▸ **About this task**
Write the full listing out again, word for word, but omit the pictures.

>>

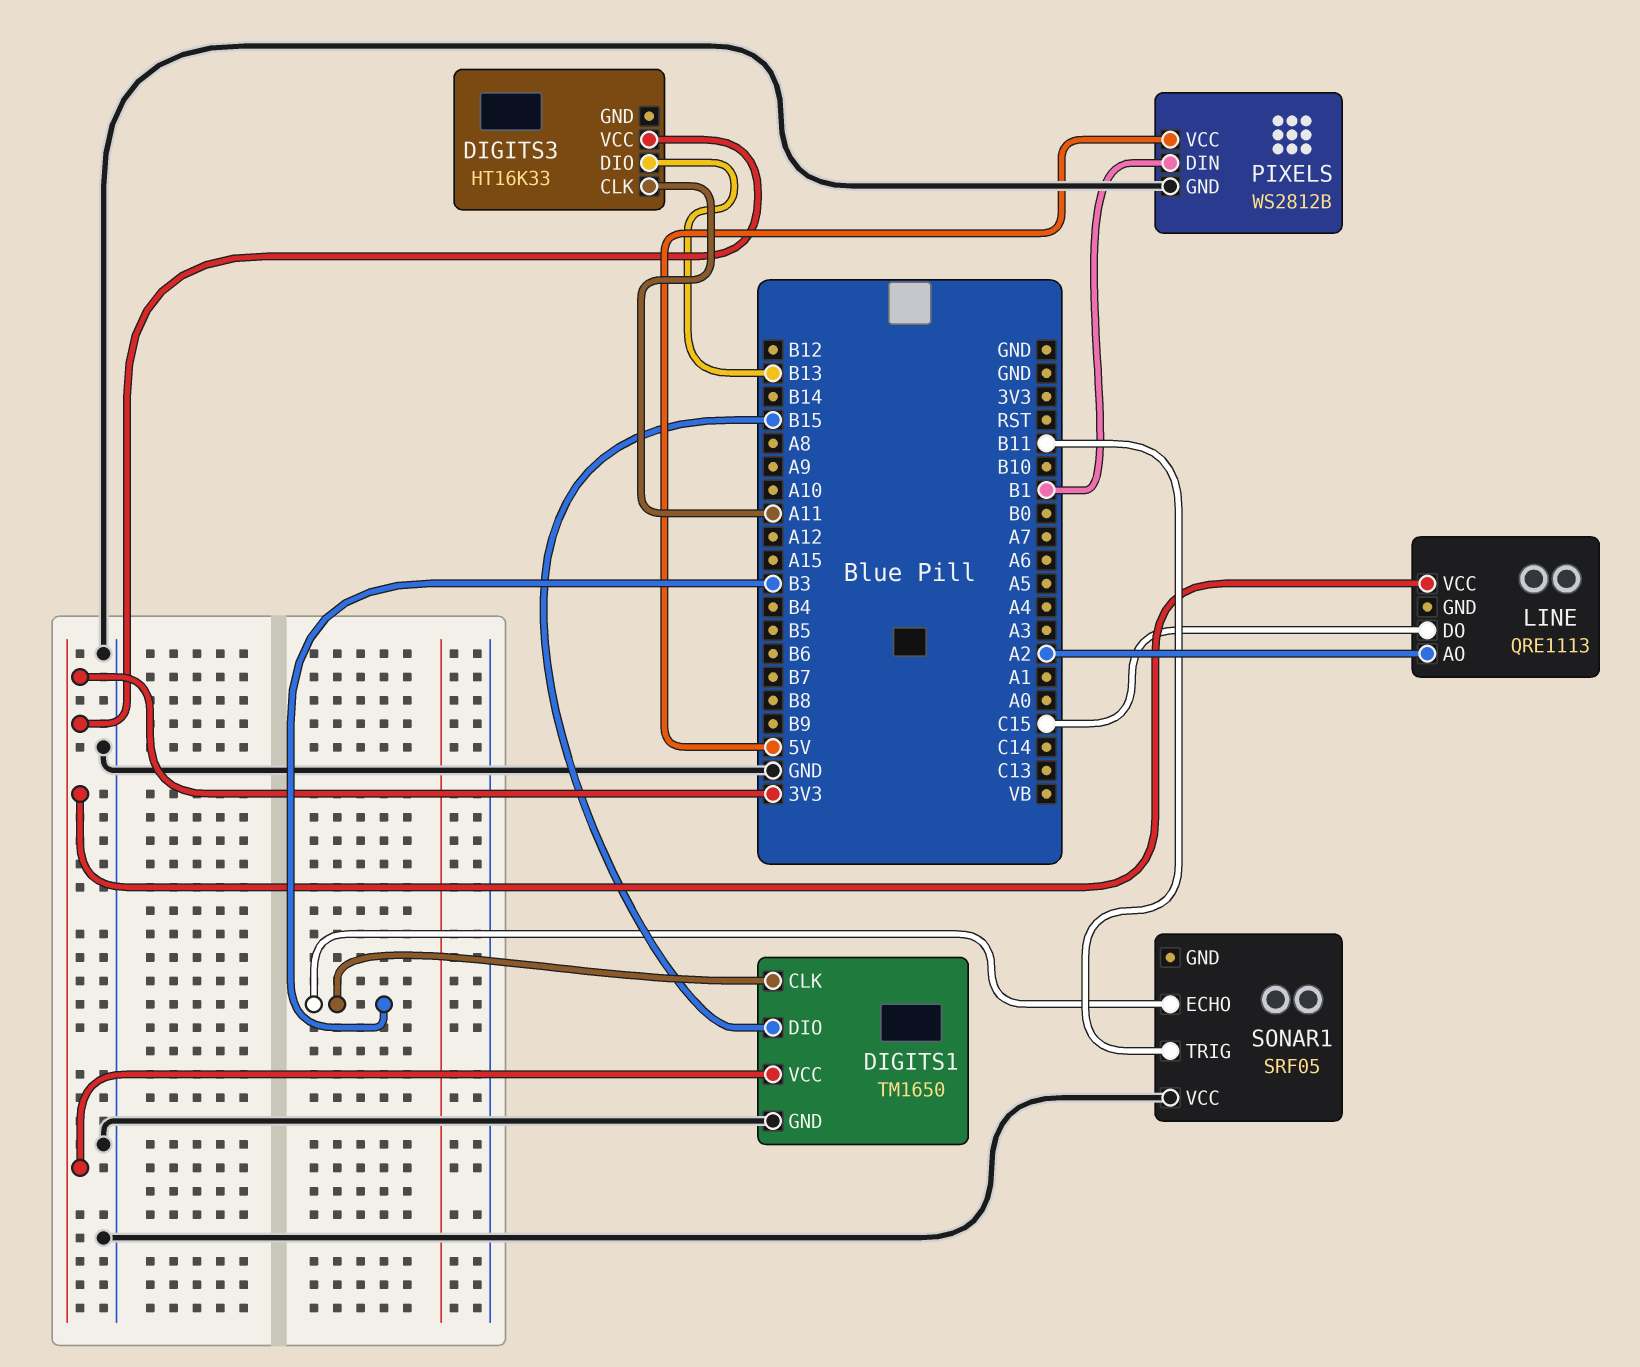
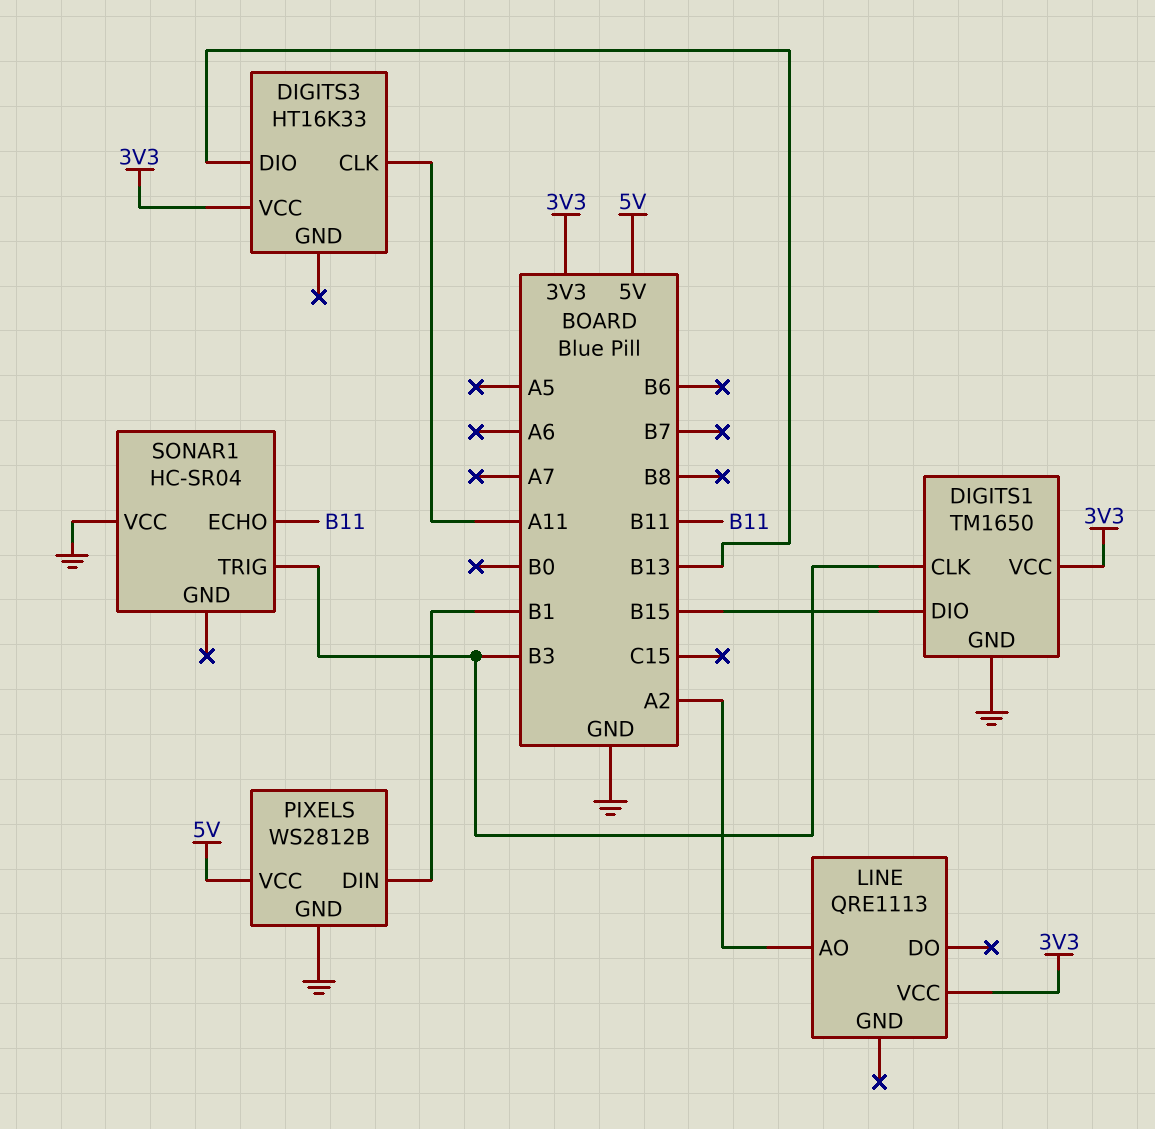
LINE pin DO: C15 -> none
SONAR1: SRF05 -> HC-SR04
SONAR1 pin ECHO: B3 -> B11
SONAR1 pin TRIG: B11 -> B3

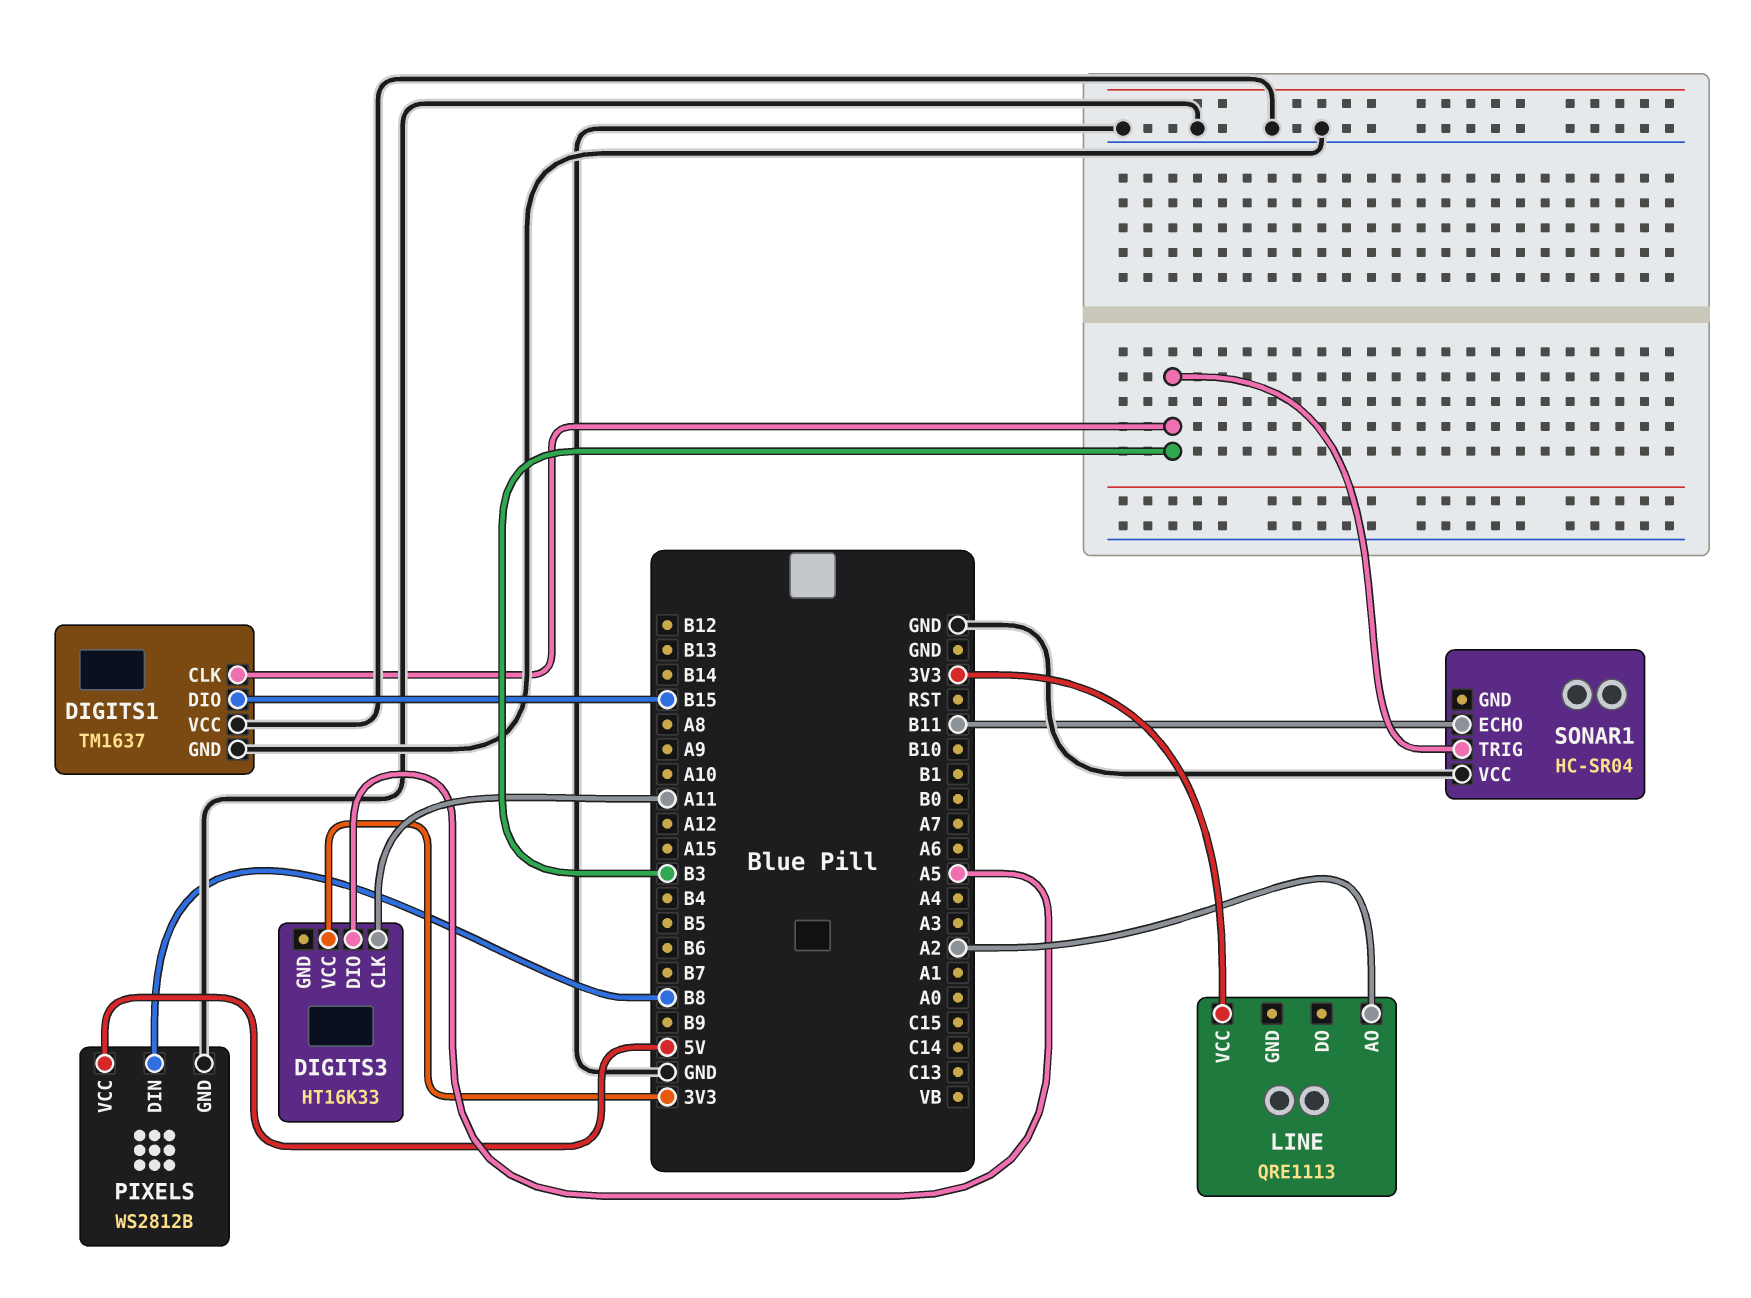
DIGITS1: TM1650 -> TM1637
DIGITS1 pin VCC: 3V3 -> GND
DIGITS3 pin DIO: B13 -> A5
PIXELS pin DIN: B1 -> B8

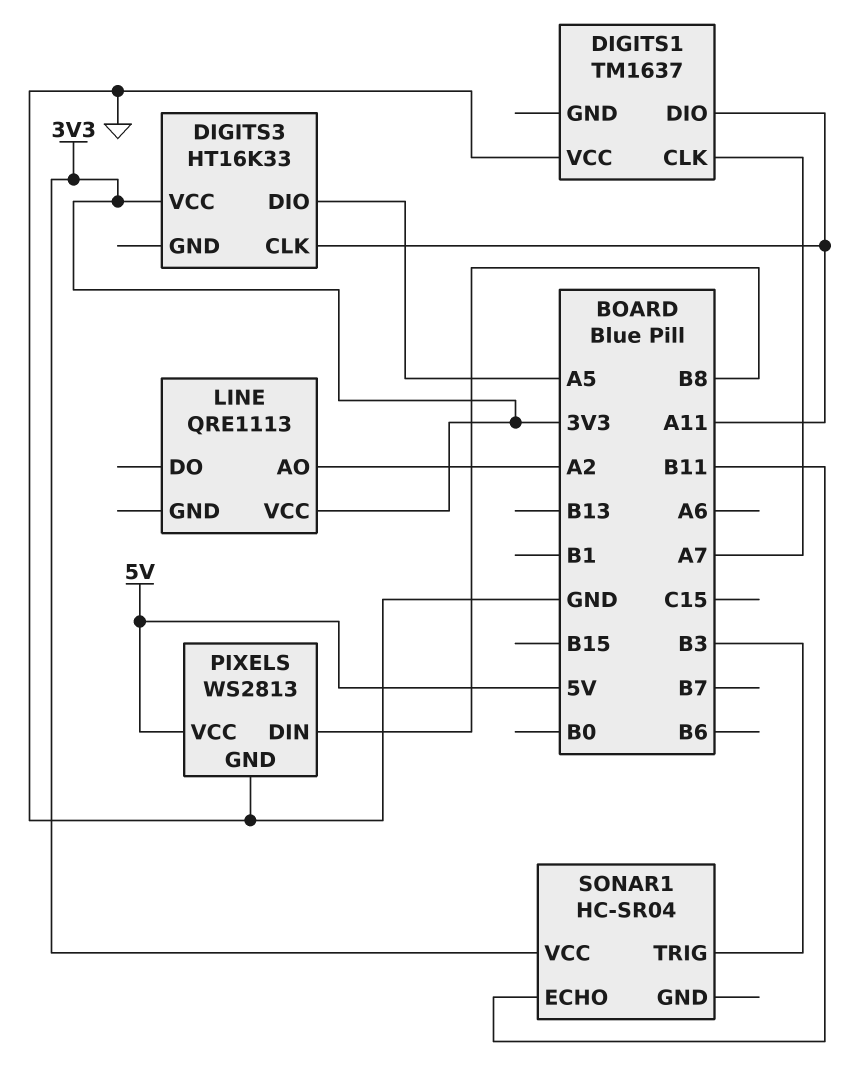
DIGITS1 pin CLK: B3 -> A7
DIGITS1 pin DIO: B15 -> A11
DIGITS1 pin GND: GND -> none
PIXELS: WS2812B -> WS2813
SONAR1 pin VCC: GND -> 3V3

<<

▸ **Exercise solution**
LINE pin DO: C15 -> none
SONAR1: SRF05 -> HC-SR04
SONAR1 pin ECHO: B3 -> B11
SONAR1 pin TRIG: B11 -> B3

DIGITS1: TM1650 -> TM1637
DIGITS1 pin VCC: 3V3 -> GND
DIGITS3 pin DIO: B13 -> A5
PIXELS pin DIN: B1 -> B8

DIGITS1 pin CLK: B3 -> A7
DIGITS1 pin DIO: B15 -> A11
DIGITS1 pin GND: GND -> none
PIXELS: WS2812B -> WS2813
SONAR1 pin VCC: GND -> 3V3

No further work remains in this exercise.